• Task prompt: Please repeat exactly the lines below from the one containing "(455, 195) = (730, 353): grey" down to the one containing "(642, 239) = (489, 351): black", both included, and nothing else.

• Data provided:

[Start of section]

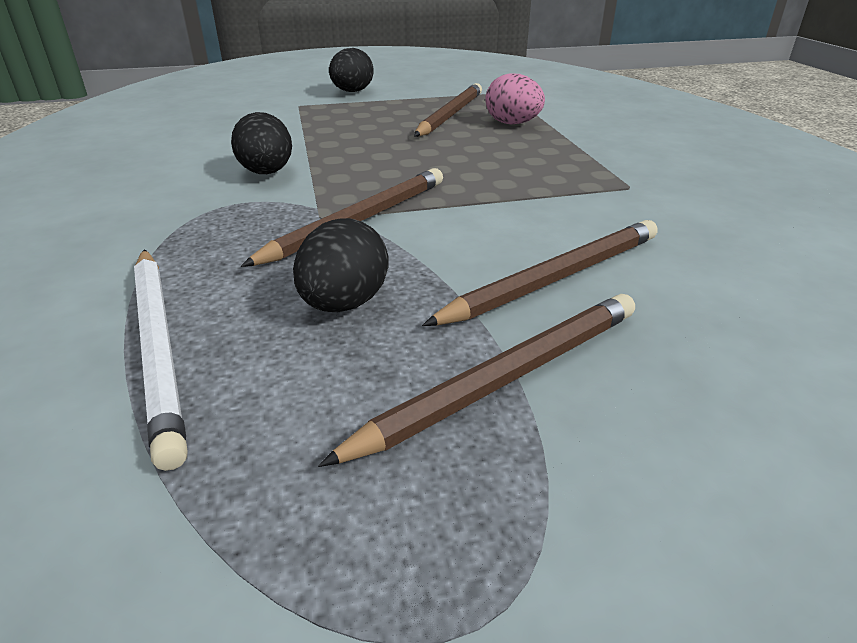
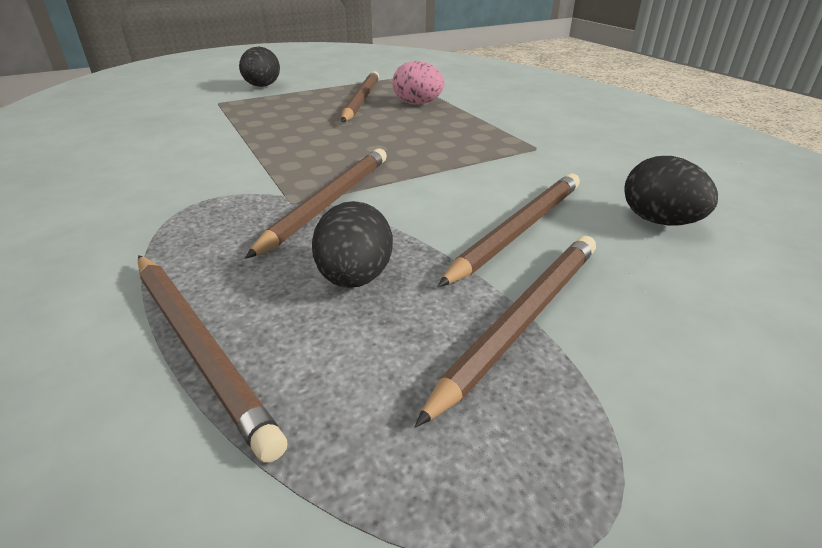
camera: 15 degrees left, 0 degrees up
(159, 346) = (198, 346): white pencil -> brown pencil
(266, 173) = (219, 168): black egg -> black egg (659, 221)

[End of section]
[Start of section]

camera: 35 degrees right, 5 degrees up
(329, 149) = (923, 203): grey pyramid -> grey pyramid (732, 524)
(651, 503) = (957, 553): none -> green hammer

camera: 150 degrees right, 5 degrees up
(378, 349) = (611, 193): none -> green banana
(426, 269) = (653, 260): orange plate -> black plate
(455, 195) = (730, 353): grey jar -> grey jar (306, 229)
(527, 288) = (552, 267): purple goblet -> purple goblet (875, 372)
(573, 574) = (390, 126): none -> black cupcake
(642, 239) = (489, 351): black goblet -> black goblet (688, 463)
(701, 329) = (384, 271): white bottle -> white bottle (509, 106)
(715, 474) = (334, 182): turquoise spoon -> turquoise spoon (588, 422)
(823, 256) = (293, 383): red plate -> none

[End of section]

• Answer area:
(455, 195) = (730, 353): grey jar -> grey jar (306, 229)
(527, 288) = (552, 267): purple goblet -> purple goblet (875, 372)
(573, 574) = (390, 126): none -> black cupcake
(642, 239) = (489, 351): black goblet -> black goblet (688, 463)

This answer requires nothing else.